— ASSIGNED TASK —
From the entries below, please output exactly the lines starting at the one containing "red bowl: 1 -> 2" and ending at the one containing "white spray bottle: 0 -> 5", both included.

═════ SOURCE RECORDS

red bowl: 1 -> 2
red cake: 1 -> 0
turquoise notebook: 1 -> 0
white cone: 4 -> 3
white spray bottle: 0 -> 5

══════════
═════ SOURCE RECORDS

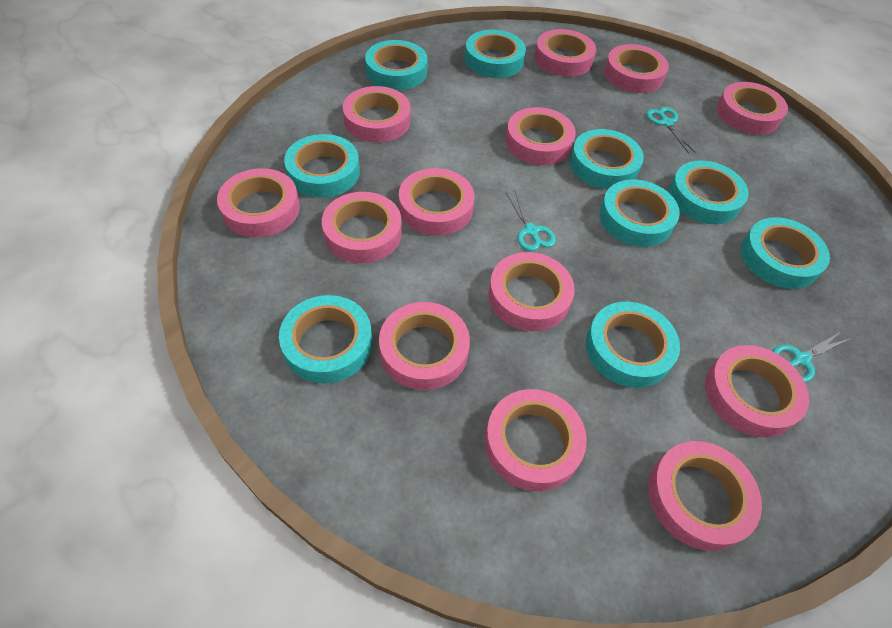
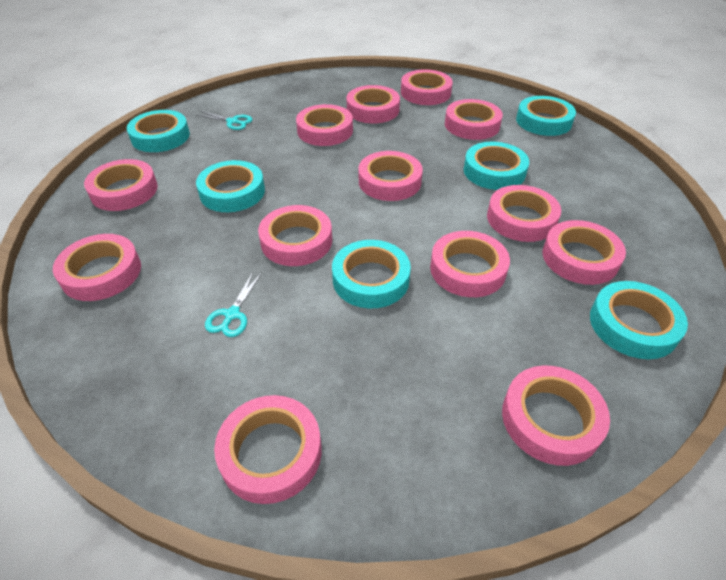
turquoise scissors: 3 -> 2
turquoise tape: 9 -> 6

══════════
═════ SOURCE RECORDS

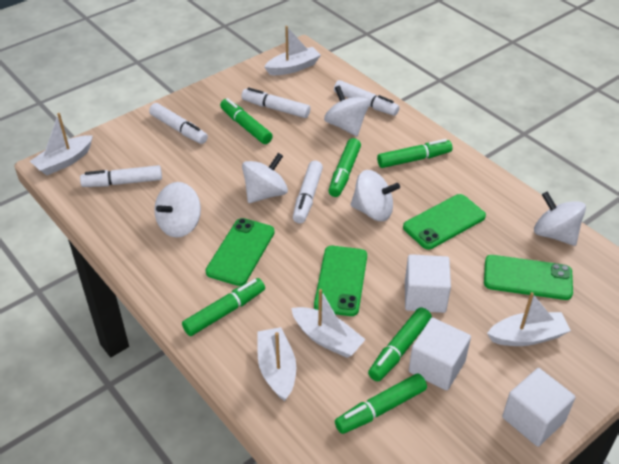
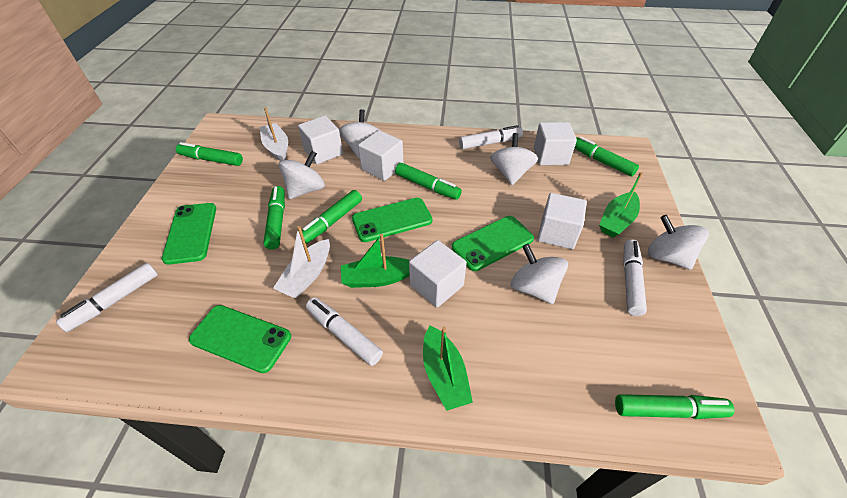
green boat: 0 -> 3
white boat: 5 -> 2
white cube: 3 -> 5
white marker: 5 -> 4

══════════

— RESPONSE TO THE TASK —
red bowl: 1 -> 2
red cake: 1 -> 0
turquoise notebook: 1 -> 0
white cone: 4 -> 3
white spray bottle: 0 -> 5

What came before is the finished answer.